**EXERCISE:** Where does the string "RELAY" occur in the records below? Copy every line that holds it.

BEGIN PROVIDED INFORMATION

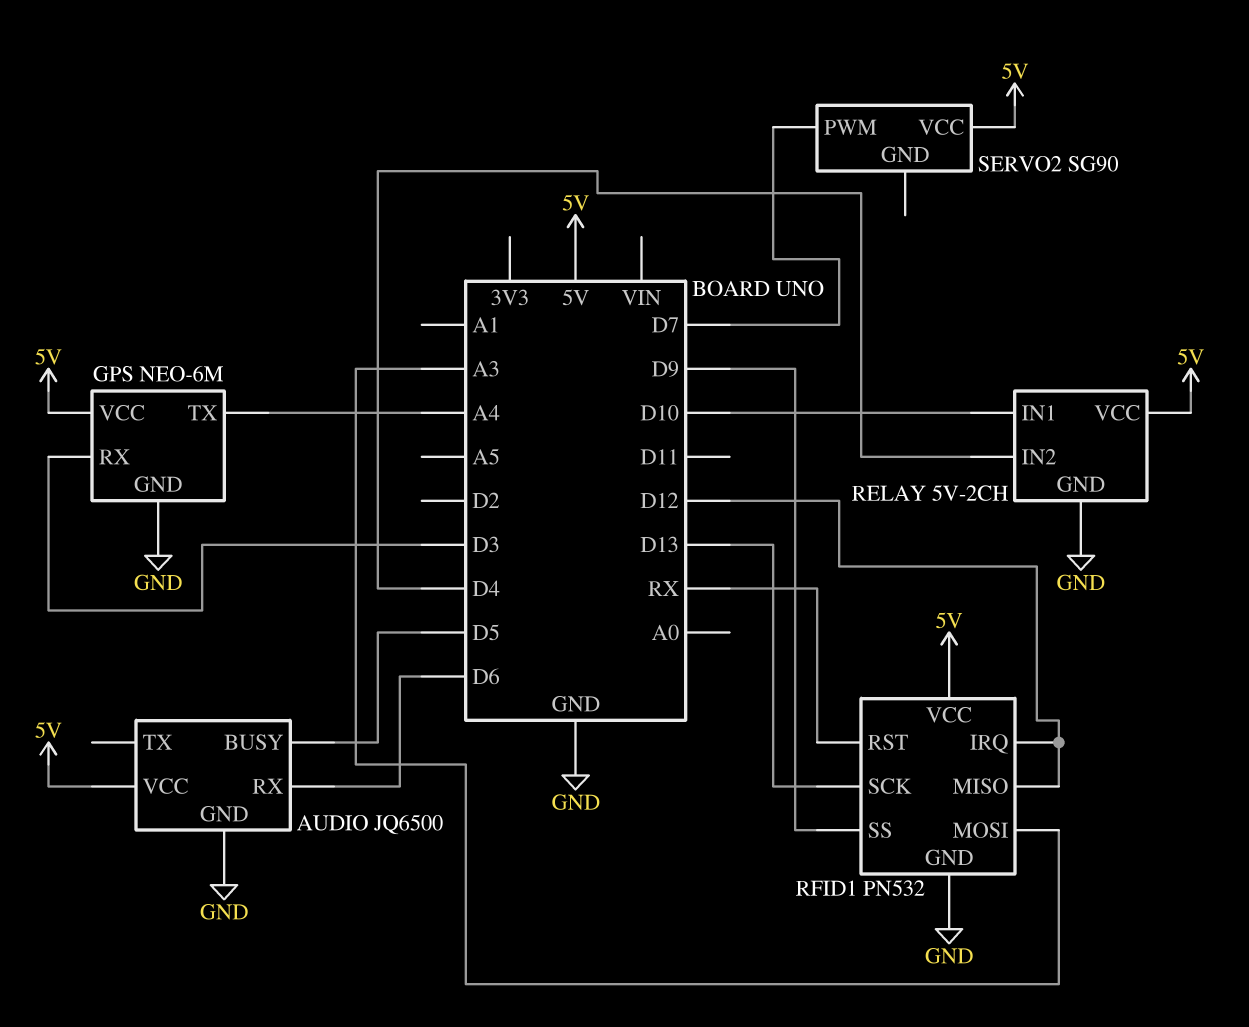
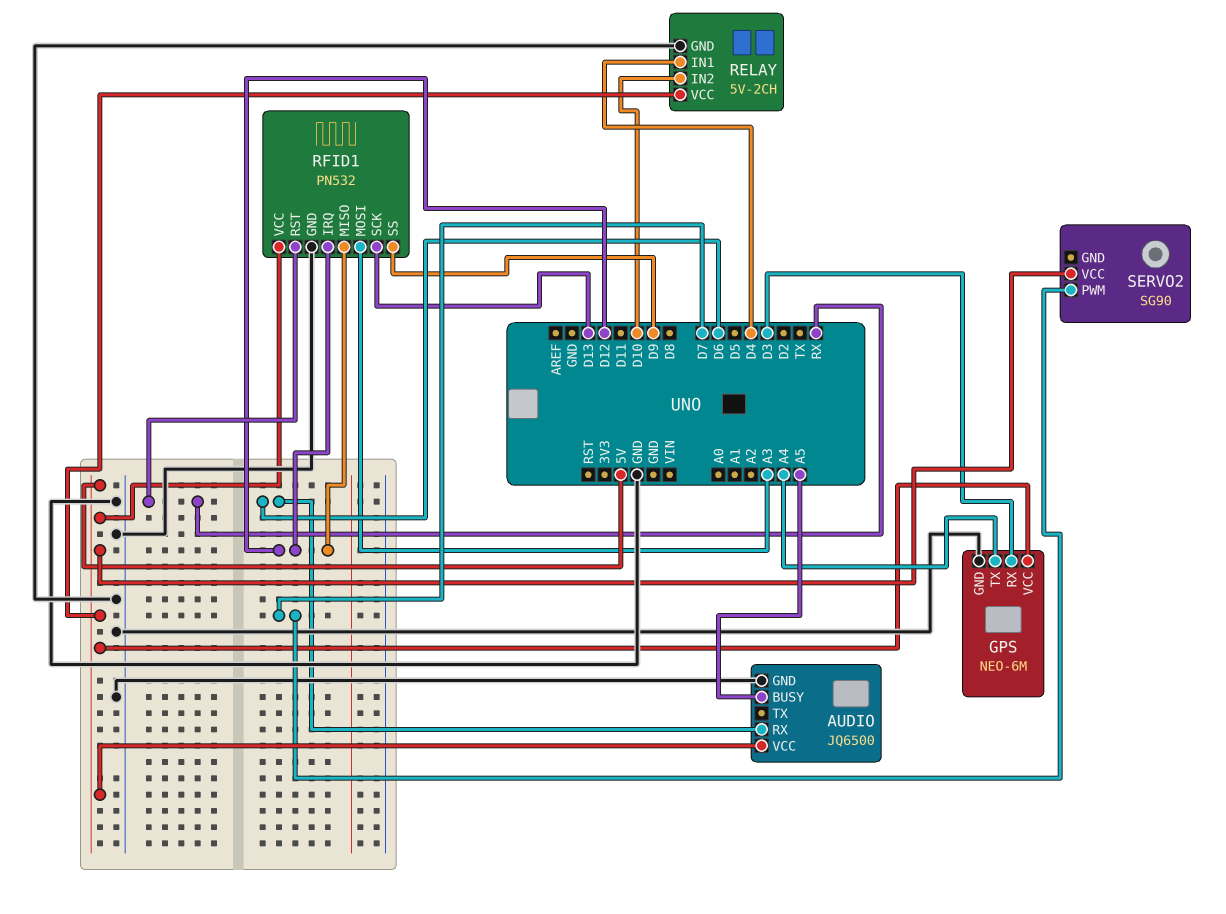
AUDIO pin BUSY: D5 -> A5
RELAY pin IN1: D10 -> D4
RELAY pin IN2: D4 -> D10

END PROVIDED INFORMATION
BEGIN PROVIDED INFORMATION

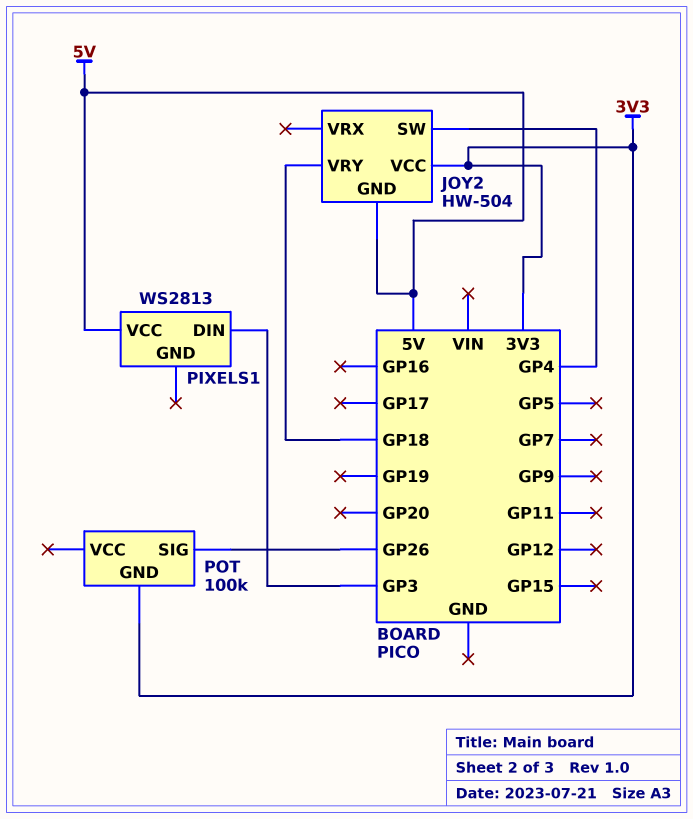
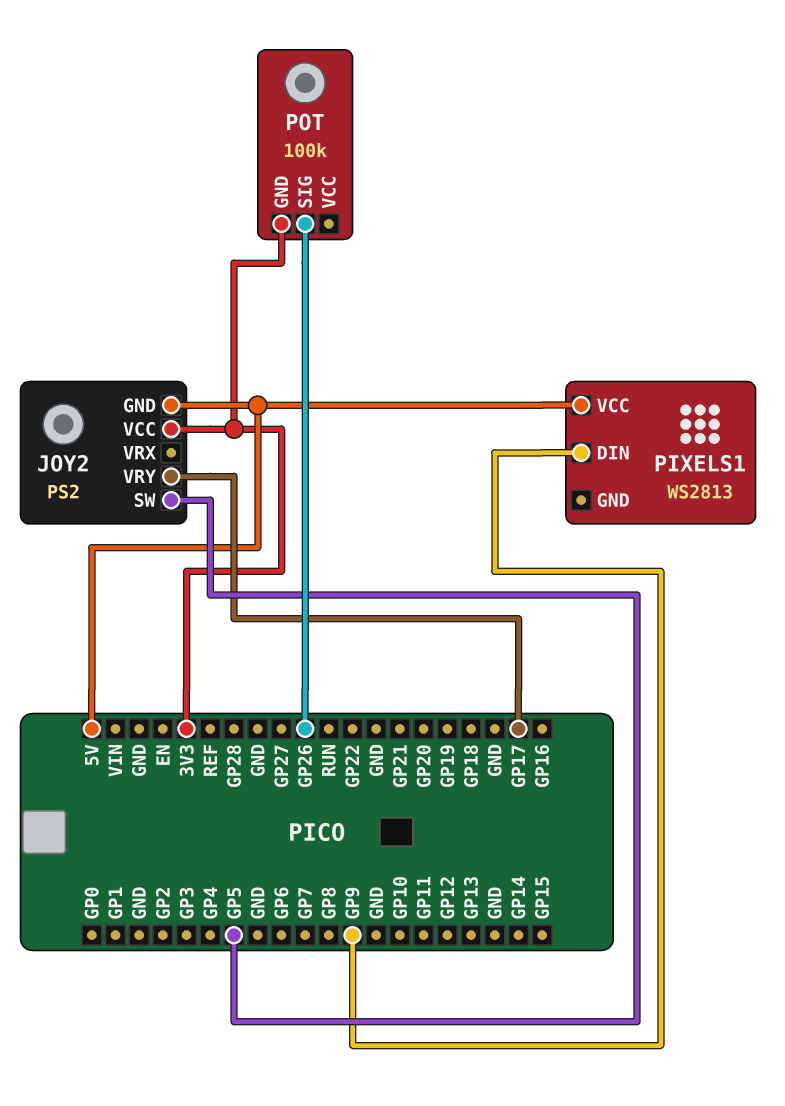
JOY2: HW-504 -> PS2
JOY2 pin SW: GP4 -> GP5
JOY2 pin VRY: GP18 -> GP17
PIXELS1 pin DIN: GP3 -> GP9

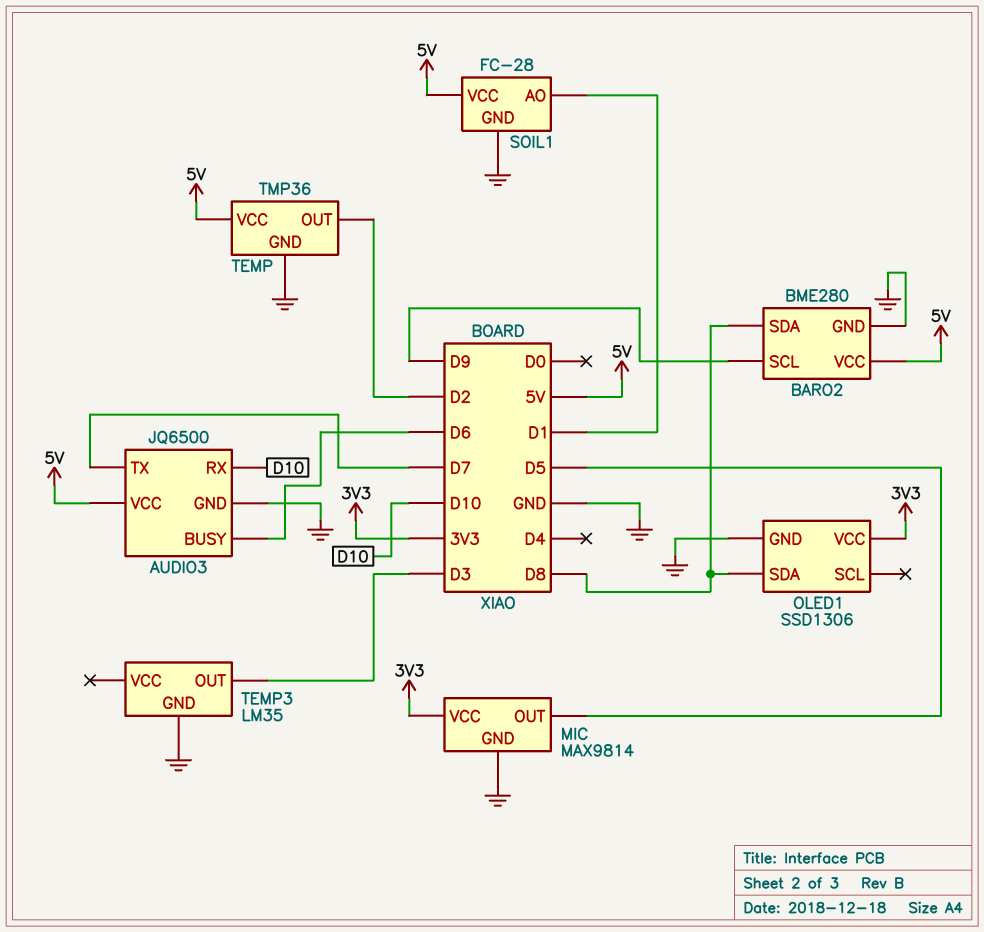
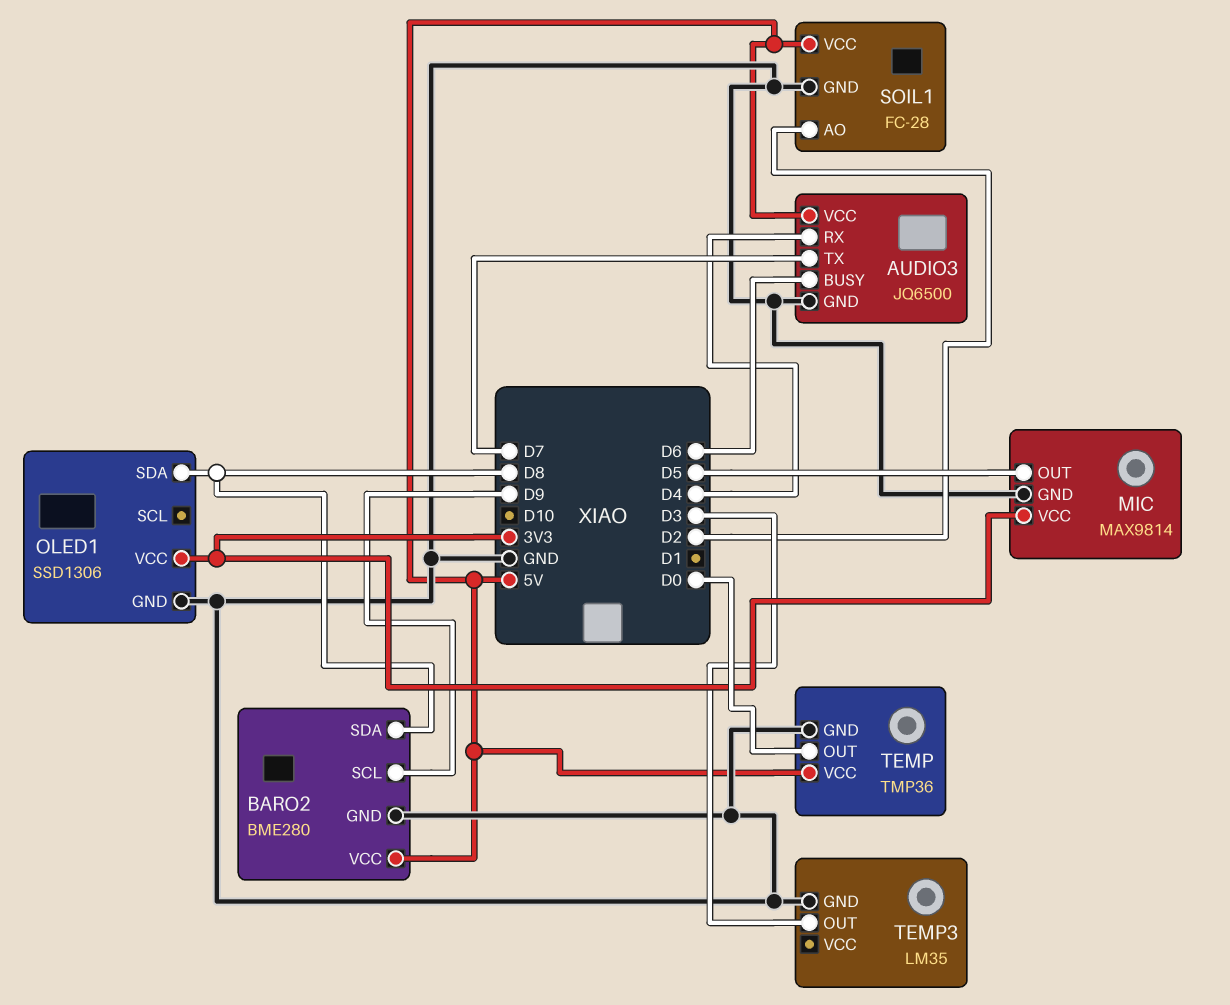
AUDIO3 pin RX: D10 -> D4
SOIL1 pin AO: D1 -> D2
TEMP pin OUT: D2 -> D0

END PROVIDED INFORMATION

**EXERCISE ANSWER:**
RELAY pin IN1: D10 -> D4
RELAY pin IN2: D4 -> D10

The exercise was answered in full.